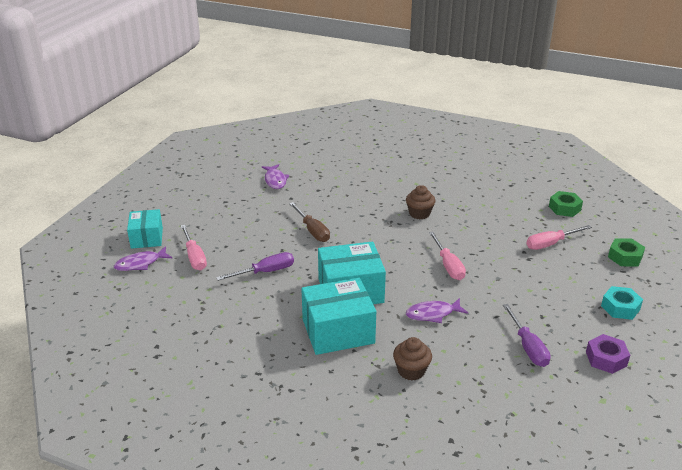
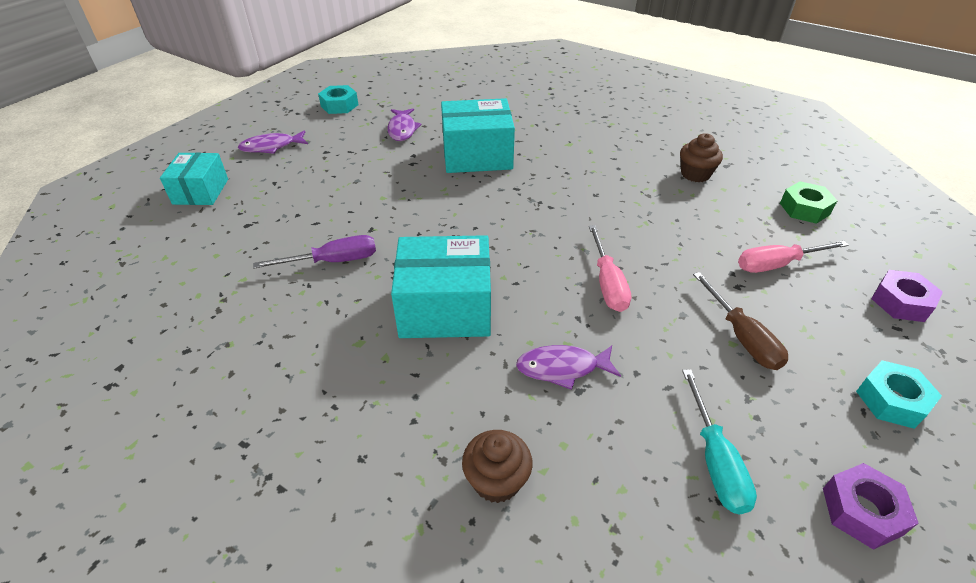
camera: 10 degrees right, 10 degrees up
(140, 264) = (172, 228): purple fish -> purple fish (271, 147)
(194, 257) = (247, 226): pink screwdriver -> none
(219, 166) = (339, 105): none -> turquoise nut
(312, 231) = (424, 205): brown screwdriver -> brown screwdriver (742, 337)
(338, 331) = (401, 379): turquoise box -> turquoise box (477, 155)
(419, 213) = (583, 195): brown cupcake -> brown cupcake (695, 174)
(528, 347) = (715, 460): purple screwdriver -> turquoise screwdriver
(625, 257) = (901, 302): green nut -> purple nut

Your instructions — What are the lines from the one containing "(419, 213) = (583, 195): brown" through the end of the material? Reproduce them exactly, both ends included, with nothing added.

Task response —
(419, 213) = (583, 195): brown cupcake -> brown cupcake (695, 174)
(528, 347) = (715, 460): purple screwdriver -> turquoise screwdriver
(625, 257) = (901, 302): green nut -> purple nut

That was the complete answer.